# [Stored data]

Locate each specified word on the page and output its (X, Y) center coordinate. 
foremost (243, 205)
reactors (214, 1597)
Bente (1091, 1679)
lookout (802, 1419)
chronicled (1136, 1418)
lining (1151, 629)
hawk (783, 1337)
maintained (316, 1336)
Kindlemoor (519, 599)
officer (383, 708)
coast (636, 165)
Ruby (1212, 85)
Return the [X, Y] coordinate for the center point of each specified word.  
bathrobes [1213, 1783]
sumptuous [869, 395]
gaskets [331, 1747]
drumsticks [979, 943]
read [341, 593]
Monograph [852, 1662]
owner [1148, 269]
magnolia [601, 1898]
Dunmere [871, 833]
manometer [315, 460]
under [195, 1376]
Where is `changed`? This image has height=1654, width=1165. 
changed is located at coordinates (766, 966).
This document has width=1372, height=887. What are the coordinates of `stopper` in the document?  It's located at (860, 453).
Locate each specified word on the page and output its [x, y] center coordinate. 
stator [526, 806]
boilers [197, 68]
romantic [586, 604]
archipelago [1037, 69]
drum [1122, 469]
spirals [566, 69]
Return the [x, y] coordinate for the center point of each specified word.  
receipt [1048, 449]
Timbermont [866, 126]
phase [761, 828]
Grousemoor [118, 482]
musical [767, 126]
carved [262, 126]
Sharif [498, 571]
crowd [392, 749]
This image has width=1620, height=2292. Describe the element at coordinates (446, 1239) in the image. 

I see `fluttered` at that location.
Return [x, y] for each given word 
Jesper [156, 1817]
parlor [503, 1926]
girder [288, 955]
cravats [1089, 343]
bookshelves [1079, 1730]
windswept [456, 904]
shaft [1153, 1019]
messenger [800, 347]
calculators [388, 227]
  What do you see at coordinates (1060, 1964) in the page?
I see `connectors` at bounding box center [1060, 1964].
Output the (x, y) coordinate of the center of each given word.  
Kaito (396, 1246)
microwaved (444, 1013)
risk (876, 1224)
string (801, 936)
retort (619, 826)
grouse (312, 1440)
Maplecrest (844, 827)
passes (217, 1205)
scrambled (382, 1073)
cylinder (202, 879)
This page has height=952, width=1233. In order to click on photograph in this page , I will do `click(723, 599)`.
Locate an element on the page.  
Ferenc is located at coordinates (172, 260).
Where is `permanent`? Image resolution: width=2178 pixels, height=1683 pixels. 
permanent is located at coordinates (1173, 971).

# [Stated goal]
Extract the part of the records that opens with the line containing "Return [x, y] for each given word" and runs through the end of the records. Copy those lines exactly as they appear.

# [Final answer]
Return [x, y] for each given word 
Jesper [156, 1817]
parlor [503, 1926]
girder [288, 955]
cravats [1089, 343]
bookshelves [1079, 1730]
windswept [456, 904]
shaft [1153, 1019]
messenger [800, 347]
calculators [388, 227]
  What do you see at coordinates (1060, 1964) in the page?
I see `connectors` at bounding box center [1060, 1964].
Output the (x, y) coordinate of the center of each given word.  
Kaito (396, 1246)
microwaved (444, 1013)
risk (876, 1224)
string (801, 936)
retort (619, 826)
grouse (312, 1440)
Maplecrest (844, 827)
passes (217, 1205)
scrambled (382, 1073)
cylinder (202, 879)
This page has height=952, width=1233. In order to click on photograph in this page , I will do `click(723, 599)`.
Locate an element on the page.  
Ferenc is located at coordinates (172, 260).
Where is `permanent`? Image resolution: width=2178 pixels, height=1683 pixels. 
permanent is located at coordinates (1173, 971).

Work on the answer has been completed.